[Extracted data entries]
******
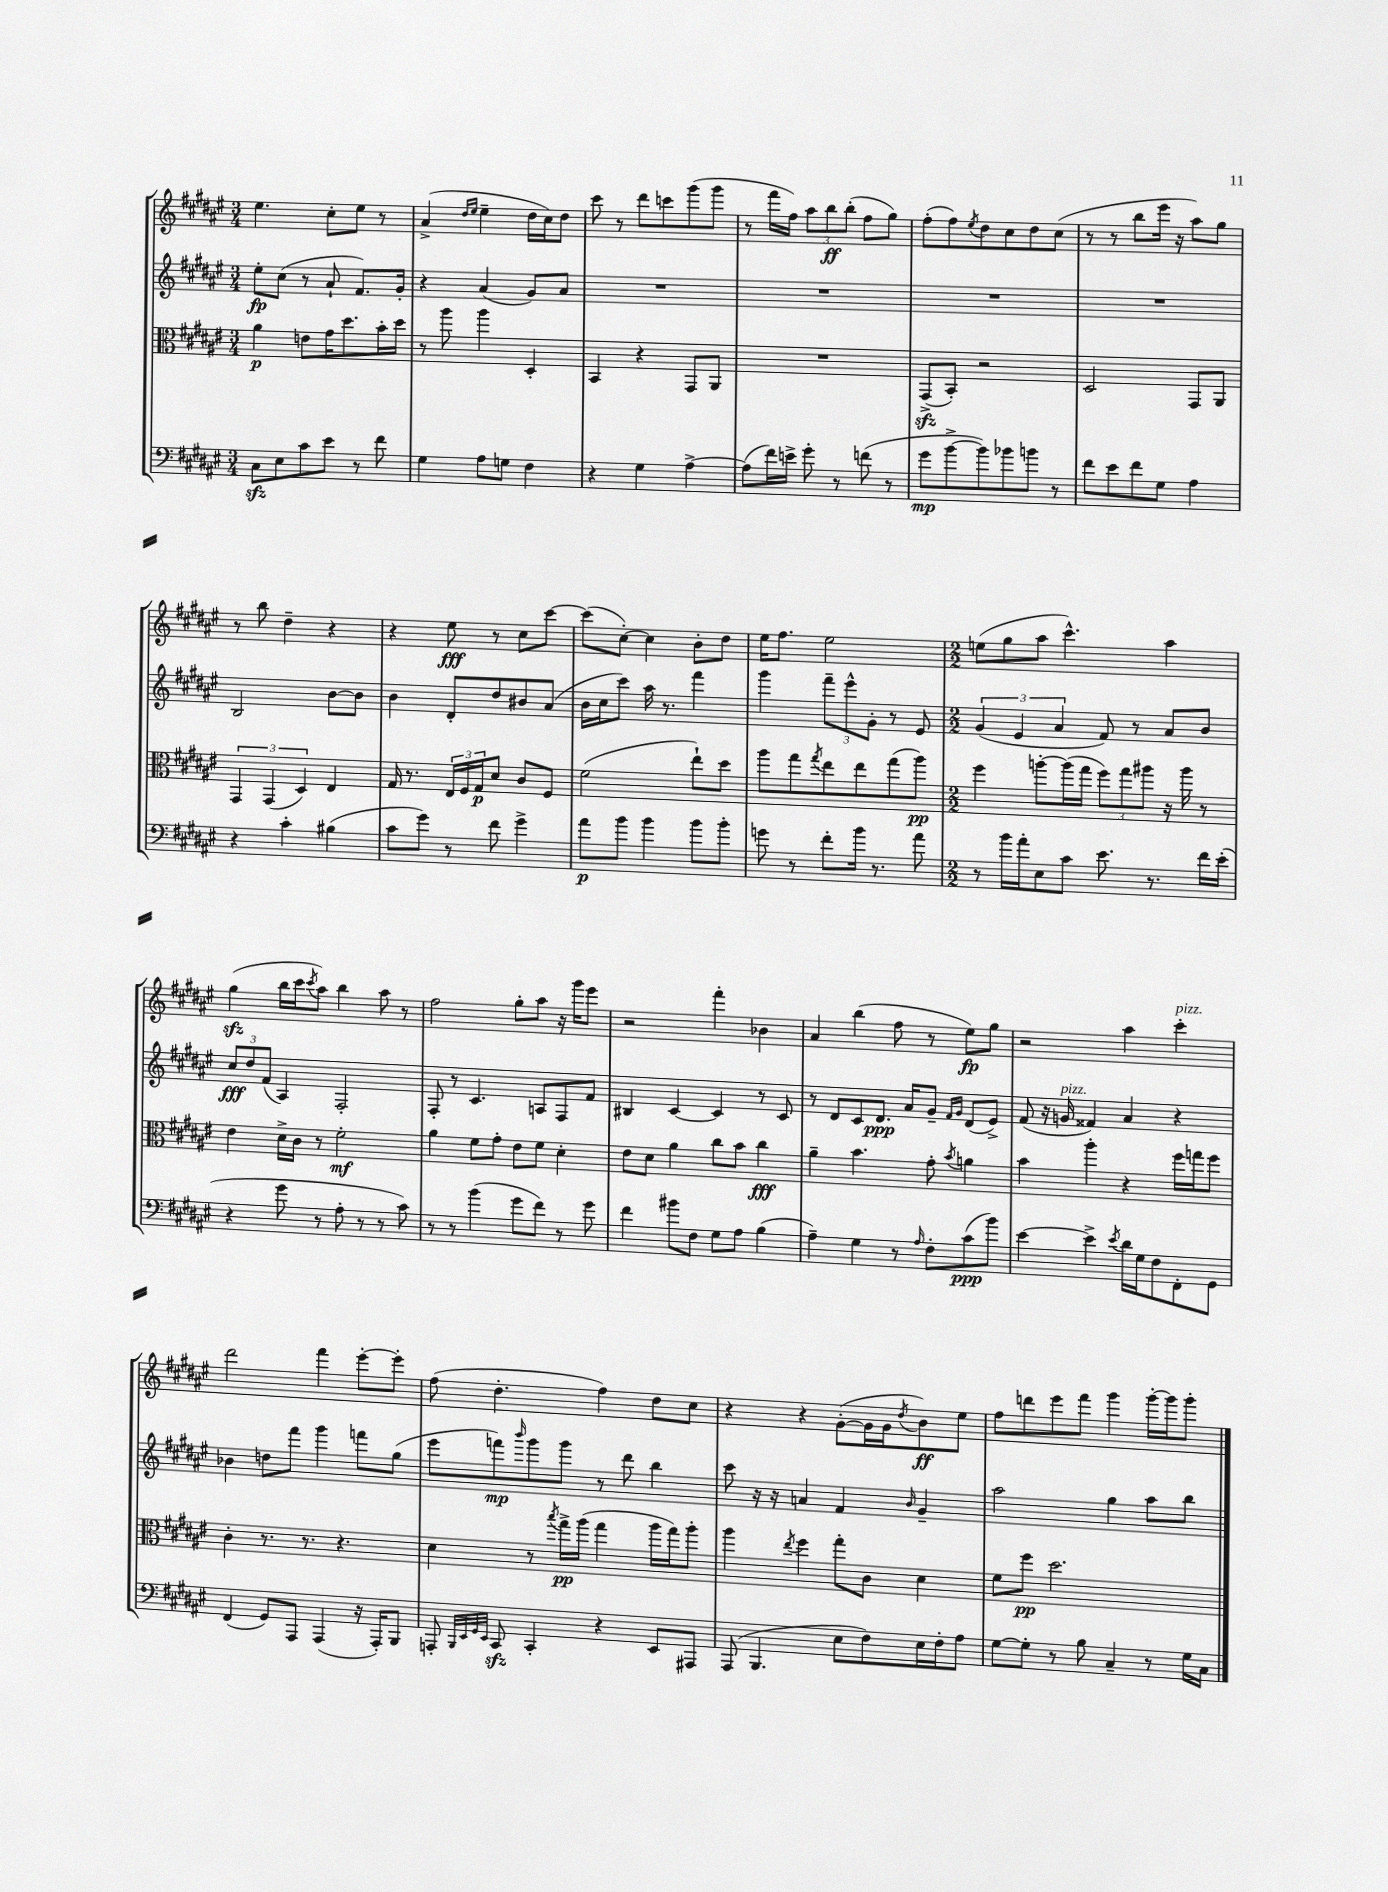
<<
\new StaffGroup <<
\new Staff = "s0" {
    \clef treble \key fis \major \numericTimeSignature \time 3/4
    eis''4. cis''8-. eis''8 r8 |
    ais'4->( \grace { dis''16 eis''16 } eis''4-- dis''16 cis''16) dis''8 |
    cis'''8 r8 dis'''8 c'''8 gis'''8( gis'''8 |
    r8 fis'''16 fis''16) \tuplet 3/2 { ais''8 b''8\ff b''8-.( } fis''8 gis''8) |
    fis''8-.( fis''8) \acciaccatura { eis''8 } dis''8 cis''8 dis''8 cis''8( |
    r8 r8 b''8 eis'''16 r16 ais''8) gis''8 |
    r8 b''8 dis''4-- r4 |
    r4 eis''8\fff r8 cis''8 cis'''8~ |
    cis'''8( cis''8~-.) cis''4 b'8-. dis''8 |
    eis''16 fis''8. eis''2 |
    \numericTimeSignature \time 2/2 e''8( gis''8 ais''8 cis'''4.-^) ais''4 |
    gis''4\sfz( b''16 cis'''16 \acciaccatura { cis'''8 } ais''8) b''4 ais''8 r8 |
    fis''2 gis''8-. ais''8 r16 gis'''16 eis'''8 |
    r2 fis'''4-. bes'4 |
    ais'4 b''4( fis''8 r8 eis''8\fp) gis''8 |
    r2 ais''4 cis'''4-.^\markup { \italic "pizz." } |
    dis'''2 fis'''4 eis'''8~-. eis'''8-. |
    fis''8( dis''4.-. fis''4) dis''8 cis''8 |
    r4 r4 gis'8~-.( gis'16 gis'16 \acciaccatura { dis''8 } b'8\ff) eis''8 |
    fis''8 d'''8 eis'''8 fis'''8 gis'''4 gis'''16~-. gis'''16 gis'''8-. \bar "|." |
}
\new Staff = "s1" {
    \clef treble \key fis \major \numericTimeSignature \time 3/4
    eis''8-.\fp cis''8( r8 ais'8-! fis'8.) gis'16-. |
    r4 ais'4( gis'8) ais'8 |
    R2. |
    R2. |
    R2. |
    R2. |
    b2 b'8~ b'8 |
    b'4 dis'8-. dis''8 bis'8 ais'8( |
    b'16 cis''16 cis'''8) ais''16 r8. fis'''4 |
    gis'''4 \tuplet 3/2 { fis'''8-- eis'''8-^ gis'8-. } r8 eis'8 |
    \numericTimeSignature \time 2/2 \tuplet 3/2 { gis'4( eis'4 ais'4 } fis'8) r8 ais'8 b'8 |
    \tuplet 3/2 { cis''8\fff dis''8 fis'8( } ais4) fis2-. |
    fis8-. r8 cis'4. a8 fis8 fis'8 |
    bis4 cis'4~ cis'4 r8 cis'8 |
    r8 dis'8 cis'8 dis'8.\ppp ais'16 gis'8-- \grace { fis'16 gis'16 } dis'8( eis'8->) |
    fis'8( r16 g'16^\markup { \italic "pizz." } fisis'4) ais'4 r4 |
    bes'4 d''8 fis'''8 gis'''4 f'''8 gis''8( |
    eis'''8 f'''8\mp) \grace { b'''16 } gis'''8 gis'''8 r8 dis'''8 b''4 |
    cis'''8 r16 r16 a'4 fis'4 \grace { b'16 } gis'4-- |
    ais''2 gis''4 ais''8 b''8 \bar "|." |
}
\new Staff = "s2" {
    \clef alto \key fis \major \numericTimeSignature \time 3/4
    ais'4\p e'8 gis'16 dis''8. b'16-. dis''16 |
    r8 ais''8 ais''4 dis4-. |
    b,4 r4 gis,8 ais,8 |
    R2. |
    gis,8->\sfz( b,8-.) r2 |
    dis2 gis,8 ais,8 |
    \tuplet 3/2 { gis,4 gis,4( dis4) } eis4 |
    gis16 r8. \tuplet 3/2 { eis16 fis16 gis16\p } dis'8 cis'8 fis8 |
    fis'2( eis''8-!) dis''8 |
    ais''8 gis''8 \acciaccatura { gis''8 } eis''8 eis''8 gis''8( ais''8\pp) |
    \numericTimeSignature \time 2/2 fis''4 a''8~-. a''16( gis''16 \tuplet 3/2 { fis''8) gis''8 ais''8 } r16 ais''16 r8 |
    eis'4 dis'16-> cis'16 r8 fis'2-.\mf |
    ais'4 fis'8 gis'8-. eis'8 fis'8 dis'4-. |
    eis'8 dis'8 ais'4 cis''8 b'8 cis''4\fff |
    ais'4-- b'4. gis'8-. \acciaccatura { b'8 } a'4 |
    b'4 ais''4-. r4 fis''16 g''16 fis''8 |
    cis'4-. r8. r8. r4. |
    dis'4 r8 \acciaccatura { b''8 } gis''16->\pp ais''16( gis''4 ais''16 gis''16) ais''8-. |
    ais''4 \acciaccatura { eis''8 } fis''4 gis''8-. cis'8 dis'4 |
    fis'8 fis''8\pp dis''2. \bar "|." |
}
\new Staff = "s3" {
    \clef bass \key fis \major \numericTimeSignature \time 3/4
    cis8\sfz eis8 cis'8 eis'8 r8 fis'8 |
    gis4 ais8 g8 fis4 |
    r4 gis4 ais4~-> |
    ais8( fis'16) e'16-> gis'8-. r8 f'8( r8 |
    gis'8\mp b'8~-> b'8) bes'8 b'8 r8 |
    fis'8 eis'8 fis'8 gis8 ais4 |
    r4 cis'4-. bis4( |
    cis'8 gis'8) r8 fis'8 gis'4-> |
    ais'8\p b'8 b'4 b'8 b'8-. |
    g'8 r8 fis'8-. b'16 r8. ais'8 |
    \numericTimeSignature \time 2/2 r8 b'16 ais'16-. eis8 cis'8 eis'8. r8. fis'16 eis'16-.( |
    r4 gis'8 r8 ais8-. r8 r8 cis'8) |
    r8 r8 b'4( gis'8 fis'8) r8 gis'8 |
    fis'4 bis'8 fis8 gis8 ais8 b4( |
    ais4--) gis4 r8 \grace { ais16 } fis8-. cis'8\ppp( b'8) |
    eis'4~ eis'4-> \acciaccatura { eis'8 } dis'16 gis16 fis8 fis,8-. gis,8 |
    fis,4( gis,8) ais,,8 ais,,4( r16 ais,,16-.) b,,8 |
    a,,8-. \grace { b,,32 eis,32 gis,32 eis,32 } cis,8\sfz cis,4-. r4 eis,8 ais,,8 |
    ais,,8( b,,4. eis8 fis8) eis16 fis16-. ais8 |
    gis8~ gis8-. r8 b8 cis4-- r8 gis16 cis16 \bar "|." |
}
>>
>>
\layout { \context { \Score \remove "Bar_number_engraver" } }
******
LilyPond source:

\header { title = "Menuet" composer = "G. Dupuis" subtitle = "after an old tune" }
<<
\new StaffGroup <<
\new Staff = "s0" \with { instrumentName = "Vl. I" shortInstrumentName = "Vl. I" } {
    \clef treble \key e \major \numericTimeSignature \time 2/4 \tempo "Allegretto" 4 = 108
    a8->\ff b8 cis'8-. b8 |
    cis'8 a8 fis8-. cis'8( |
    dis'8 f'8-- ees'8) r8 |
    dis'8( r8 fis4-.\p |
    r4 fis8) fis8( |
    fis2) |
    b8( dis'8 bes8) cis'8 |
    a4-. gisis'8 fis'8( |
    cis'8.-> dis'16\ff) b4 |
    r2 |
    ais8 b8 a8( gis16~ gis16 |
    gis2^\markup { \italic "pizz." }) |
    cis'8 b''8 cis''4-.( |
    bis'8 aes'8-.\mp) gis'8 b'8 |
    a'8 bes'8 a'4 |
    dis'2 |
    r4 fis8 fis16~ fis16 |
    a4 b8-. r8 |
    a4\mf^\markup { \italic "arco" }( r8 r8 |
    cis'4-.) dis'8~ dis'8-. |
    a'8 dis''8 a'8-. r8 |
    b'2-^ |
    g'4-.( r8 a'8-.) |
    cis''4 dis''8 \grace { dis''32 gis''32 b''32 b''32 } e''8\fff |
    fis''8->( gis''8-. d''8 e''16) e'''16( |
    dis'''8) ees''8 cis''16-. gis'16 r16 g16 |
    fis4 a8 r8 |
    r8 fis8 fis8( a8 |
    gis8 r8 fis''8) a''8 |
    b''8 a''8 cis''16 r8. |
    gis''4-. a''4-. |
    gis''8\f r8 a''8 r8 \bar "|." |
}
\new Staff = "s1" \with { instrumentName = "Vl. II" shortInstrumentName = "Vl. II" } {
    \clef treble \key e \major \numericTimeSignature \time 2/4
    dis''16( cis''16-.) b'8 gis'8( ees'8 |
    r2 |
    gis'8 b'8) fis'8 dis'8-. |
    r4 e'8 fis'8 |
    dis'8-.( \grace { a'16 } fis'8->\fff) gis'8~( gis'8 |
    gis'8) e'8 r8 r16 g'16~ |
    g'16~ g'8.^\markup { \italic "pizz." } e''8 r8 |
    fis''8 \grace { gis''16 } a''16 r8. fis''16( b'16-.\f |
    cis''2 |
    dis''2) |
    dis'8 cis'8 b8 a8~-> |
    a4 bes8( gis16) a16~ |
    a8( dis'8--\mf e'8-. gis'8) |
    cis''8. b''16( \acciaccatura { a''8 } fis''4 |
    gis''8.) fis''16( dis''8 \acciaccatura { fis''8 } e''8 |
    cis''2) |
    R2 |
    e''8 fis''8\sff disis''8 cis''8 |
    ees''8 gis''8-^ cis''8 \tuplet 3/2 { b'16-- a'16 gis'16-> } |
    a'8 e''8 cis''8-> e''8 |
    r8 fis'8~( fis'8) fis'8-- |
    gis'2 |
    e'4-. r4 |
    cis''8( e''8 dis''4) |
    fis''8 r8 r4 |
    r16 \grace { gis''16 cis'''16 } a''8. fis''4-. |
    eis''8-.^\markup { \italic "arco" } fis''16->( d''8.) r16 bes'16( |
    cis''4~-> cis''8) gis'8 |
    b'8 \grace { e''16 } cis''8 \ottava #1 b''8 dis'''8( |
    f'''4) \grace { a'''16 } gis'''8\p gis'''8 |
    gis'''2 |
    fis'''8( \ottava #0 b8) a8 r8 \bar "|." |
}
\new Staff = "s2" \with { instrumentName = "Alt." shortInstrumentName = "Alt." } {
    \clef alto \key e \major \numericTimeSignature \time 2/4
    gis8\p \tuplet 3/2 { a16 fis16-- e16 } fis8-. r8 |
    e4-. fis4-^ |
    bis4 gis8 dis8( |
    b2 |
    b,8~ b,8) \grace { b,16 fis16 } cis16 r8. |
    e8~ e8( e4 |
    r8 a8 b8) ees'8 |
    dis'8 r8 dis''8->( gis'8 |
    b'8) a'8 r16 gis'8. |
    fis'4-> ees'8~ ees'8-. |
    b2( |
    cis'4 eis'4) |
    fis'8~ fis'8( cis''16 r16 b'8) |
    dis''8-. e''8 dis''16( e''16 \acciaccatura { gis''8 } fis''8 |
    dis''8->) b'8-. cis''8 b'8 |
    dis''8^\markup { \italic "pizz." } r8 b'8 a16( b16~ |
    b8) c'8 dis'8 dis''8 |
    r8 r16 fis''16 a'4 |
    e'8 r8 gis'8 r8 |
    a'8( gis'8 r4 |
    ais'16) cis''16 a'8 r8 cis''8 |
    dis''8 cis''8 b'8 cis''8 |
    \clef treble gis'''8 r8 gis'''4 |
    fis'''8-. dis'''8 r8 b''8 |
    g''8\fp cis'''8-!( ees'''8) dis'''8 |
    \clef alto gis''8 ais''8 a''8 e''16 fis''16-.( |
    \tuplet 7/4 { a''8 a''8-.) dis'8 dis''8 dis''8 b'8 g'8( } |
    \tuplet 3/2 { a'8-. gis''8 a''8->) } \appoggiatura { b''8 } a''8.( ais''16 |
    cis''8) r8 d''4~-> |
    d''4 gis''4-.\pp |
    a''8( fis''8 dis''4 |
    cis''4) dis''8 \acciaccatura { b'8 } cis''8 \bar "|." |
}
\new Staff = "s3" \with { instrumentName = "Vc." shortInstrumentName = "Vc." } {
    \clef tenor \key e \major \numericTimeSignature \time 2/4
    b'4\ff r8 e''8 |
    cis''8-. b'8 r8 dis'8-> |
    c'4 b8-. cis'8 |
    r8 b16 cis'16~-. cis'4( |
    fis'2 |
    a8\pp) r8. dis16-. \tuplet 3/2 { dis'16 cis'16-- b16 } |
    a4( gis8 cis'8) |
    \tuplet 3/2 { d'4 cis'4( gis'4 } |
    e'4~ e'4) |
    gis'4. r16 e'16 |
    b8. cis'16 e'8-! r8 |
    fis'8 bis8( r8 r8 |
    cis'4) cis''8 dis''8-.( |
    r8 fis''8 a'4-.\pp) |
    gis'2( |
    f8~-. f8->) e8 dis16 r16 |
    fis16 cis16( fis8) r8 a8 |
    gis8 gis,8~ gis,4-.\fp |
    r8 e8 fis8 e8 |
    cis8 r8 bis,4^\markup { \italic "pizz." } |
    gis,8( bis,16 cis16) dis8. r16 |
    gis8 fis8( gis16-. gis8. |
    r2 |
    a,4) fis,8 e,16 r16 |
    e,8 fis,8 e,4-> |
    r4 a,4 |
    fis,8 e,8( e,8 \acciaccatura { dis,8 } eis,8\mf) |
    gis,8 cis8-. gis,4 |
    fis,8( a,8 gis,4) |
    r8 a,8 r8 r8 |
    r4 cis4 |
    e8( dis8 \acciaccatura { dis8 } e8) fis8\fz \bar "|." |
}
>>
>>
******
→ Written request
How many lines in the entries above contain the string "treble"? Give only the number.

→ Result
5